---- Given data
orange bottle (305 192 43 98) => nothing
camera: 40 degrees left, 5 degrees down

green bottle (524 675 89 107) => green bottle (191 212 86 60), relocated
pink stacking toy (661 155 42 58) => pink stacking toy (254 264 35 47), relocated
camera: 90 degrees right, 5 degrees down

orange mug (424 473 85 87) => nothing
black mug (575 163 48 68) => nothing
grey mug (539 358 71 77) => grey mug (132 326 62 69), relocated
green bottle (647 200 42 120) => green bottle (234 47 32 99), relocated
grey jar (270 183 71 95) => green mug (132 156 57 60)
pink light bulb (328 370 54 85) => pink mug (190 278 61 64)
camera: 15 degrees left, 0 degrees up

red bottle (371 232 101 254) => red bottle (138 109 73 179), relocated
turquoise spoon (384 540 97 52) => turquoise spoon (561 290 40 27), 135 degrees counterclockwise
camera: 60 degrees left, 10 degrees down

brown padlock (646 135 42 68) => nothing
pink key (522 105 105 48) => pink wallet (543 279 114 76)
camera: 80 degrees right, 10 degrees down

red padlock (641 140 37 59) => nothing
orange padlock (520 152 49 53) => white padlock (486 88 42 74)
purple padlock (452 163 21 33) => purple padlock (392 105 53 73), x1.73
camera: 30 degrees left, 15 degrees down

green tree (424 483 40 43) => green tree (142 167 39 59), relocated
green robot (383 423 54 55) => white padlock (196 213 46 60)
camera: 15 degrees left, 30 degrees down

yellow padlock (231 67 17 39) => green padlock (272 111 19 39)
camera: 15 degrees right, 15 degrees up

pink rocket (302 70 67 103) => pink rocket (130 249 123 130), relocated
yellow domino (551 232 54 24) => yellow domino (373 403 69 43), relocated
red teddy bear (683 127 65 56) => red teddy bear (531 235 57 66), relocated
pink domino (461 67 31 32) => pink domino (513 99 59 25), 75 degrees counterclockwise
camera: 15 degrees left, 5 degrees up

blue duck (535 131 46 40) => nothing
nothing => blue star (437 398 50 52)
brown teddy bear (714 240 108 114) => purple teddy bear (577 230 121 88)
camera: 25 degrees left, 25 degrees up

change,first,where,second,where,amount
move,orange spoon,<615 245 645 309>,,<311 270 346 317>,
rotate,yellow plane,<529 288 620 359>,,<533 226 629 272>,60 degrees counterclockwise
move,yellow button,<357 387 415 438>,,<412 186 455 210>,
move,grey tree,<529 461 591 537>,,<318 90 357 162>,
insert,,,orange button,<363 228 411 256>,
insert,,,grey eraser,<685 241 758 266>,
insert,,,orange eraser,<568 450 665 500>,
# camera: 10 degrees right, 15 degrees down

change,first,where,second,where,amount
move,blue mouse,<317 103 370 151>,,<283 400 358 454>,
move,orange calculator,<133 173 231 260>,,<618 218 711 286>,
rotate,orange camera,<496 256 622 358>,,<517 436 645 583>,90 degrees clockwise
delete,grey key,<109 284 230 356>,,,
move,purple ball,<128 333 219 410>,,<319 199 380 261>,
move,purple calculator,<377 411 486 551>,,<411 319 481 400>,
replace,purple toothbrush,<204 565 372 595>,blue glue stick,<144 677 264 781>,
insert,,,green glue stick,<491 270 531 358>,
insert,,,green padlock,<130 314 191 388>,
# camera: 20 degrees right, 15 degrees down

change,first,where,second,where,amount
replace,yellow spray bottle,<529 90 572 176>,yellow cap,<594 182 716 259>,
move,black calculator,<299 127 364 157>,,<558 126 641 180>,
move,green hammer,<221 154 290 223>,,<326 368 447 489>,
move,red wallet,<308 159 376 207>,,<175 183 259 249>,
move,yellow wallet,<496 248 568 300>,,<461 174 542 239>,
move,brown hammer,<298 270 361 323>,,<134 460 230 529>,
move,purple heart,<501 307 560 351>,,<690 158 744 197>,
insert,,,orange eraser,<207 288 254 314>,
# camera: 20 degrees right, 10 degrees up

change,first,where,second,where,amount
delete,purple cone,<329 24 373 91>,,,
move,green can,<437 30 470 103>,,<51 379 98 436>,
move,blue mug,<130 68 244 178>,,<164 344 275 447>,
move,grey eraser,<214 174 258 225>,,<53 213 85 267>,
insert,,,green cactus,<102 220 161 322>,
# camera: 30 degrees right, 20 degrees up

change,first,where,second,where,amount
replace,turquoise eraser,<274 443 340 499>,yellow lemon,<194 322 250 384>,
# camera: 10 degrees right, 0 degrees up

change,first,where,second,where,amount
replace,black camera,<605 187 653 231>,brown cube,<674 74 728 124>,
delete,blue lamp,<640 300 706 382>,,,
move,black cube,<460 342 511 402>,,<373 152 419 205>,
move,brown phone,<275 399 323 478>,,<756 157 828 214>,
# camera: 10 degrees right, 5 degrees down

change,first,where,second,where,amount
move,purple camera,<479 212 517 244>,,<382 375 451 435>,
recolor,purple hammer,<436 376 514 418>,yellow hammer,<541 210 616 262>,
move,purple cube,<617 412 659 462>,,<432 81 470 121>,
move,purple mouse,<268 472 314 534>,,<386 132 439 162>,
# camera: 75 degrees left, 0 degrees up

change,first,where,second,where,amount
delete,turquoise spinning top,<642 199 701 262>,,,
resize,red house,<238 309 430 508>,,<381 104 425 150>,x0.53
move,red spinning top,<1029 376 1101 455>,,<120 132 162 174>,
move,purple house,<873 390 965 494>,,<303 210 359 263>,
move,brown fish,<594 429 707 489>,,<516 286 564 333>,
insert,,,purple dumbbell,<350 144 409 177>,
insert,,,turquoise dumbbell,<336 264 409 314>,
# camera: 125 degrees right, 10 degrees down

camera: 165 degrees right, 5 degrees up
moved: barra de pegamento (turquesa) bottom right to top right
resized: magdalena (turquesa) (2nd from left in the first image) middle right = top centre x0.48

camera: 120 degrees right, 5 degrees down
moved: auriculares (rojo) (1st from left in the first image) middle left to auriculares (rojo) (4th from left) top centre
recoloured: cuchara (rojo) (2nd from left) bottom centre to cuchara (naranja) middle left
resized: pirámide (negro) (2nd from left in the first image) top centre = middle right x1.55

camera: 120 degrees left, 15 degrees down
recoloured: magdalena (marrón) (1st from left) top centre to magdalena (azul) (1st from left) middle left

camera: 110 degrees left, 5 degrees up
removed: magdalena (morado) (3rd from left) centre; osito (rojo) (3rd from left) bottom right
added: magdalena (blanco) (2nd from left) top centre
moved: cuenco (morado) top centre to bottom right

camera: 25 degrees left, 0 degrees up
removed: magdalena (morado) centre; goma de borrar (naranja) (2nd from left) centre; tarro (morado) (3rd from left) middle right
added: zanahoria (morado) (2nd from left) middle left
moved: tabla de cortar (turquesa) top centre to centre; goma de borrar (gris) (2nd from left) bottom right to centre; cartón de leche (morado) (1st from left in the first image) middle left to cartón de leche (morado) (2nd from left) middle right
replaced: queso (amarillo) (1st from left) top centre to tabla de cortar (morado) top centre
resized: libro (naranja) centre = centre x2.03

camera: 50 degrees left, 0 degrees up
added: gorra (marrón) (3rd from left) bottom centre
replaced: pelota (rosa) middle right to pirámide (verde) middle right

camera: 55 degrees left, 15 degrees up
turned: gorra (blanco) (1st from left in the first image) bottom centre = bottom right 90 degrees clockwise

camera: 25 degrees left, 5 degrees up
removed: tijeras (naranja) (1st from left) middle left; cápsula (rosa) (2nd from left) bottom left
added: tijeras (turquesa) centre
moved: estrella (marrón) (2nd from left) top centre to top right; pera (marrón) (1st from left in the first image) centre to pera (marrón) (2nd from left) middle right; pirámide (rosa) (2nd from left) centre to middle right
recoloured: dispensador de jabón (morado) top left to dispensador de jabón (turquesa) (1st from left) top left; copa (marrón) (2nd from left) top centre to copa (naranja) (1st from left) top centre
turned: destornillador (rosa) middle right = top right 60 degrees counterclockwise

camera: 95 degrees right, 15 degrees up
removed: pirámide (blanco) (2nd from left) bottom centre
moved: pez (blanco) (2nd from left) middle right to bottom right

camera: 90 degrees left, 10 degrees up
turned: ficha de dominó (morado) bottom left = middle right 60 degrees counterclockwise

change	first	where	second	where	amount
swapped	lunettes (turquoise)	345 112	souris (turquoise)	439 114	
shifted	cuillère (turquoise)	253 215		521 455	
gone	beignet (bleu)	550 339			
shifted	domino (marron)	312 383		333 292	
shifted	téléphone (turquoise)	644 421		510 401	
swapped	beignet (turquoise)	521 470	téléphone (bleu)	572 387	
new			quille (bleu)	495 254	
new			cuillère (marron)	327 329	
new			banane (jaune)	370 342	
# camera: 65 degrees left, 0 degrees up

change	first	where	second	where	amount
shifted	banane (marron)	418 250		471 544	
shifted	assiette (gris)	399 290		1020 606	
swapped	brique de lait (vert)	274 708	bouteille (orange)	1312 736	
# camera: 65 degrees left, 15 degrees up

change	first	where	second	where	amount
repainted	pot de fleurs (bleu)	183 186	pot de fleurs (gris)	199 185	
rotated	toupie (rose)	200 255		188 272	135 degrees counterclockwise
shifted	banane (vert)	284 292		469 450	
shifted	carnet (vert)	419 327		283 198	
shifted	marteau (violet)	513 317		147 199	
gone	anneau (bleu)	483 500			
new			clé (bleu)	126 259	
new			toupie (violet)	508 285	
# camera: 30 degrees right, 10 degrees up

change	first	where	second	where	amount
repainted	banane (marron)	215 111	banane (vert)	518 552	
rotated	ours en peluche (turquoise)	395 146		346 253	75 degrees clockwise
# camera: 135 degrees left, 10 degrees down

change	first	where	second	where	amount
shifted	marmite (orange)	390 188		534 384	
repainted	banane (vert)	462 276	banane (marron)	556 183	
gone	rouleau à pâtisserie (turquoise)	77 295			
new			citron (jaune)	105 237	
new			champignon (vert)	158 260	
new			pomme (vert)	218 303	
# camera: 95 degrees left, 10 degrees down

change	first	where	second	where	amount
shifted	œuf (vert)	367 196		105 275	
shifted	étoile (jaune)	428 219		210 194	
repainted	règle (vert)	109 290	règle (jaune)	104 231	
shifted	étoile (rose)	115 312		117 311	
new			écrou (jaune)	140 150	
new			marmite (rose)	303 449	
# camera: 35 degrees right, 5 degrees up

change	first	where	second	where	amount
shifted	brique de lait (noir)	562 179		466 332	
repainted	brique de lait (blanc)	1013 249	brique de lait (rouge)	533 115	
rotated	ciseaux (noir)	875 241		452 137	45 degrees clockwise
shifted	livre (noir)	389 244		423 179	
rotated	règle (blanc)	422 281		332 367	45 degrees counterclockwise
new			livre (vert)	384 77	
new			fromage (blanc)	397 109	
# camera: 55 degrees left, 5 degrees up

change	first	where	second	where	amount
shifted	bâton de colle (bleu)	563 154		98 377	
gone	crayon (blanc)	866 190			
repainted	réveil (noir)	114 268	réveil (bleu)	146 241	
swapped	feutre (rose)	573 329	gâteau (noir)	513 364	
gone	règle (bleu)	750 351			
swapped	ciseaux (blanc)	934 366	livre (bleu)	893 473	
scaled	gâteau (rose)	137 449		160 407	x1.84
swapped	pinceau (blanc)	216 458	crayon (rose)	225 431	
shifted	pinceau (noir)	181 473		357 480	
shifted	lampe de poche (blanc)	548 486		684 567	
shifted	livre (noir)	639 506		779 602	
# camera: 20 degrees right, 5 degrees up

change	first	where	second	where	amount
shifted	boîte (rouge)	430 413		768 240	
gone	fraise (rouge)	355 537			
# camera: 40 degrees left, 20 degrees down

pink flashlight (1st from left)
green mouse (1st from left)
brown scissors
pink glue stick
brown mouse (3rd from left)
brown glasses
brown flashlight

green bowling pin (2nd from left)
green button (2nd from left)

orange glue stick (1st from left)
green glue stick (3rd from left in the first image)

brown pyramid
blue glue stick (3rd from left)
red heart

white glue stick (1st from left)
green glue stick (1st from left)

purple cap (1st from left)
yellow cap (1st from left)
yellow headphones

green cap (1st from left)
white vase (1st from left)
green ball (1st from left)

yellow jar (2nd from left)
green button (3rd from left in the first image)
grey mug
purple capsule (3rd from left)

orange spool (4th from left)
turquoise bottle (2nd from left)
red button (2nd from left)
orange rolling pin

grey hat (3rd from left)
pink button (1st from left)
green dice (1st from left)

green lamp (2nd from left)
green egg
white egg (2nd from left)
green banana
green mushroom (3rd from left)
--------
• [Task directions]: If a line above holds the string "cuillère", copy it out.

• [Solved problem]:
shifted	cuillère (turquoise)	253 215		521 455	
new			cuillère (marron)	327 329	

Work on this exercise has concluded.